=== Begin Enclosure ===
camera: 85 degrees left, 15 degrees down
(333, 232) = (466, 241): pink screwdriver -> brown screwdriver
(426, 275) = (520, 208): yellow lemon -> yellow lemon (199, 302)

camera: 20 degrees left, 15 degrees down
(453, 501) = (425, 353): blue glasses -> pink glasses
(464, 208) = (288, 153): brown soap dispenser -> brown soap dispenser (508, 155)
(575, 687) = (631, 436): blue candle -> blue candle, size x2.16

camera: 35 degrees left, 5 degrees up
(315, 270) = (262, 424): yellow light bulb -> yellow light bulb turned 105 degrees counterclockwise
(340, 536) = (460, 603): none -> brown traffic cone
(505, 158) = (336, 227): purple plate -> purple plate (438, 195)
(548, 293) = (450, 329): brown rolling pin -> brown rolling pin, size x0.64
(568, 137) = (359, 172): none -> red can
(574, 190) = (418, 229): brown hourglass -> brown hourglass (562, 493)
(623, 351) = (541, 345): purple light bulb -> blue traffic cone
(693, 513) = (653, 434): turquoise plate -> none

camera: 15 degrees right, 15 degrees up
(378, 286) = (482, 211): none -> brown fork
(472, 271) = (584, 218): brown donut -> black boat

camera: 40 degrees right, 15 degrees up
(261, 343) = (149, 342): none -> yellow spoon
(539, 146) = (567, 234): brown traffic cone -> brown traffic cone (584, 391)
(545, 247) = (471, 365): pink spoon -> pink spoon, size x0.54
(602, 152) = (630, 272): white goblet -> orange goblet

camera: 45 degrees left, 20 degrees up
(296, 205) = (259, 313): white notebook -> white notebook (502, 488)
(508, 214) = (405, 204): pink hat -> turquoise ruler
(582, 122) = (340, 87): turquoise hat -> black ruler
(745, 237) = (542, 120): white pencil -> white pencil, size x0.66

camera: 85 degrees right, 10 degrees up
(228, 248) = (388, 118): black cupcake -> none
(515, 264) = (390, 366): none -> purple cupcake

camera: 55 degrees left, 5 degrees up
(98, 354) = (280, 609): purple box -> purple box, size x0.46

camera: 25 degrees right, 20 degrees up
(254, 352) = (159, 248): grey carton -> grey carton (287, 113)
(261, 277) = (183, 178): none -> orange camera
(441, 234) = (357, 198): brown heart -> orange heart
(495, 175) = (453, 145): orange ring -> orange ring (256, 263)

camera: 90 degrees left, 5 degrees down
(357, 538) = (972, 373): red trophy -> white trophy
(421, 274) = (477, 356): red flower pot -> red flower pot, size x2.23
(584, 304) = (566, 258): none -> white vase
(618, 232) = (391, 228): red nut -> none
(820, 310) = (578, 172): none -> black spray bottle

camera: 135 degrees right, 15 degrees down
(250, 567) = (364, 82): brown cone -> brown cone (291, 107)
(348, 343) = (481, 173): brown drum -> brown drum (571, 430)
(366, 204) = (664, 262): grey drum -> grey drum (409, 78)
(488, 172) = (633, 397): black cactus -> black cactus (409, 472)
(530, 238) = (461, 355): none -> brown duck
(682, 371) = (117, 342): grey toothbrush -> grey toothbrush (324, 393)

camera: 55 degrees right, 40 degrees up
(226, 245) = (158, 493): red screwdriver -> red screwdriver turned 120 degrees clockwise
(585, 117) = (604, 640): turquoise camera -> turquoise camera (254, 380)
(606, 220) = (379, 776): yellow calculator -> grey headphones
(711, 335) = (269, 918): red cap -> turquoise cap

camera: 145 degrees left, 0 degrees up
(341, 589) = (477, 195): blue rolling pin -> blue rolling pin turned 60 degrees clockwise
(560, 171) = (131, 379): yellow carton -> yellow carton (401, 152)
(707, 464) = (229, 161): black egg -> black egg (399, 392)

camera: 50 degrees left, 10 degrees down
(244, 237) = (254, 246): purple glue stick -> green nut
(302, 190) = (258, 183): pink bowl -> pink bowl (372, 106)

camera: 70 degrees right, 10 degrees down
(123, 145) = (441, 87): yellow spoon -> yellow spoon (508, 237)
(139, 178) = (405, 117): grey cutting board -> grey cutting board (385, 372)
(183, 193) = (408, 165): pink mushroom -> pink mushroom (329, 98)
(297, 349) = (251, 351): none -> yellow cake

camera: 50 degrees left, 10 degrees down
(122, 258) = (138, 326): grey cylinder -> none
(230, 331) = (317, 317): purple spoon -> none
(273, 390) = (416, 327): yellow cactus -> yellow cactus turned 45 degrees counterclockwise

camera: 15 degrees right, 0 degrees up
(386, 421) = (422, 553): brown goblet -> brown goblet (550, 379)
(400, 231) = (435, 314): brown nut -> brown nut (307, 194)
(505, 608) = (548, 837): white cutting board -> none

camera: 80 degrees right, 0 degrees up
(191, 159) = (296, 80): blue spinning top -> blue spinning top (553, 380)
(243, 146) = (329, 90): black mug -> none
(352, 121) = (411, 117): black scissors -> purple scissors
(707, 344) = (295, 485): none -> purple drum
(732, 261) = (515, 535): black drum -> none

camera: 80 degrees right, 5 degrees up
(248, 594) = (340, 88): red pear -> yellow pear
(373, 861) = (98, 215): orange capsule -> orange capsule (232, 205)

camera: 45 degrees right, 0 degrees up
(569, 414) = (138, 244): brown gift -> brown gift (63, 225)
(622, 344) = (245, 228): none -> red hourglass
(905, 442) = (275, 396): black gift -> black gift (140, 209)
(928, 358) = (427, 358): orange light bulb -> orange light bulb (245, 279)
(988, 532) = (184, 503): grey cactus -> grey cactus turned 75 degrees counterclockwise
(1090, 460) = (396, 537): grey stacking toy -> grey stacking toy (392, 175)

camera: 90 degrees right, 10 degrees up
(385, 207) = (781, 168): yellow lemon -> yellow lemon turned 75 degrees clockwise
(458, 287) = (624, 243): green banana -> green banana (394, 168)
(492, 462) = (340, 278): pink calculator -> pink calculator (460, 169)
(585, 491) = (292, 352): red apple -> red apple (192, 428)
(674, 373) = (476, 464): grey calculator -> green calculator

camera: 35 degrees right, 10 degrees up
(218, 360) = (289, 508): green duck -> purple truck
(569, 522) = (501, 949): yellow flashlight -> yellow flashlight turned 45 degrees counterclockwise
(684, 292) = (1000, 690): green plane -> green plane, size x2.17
=== End Enclosure ===
[Work to complete]: Return every line from the entries above that contains the word "traffic".

[Reply]:
(340, 536) = (460, 603): none -> brown traffic cone
(623, 351) = (541, 345): purple light bulb -> blue traffic cone
(539, 146) = (567, 234): brown traffic cone -> brown traffic cone (584, 391)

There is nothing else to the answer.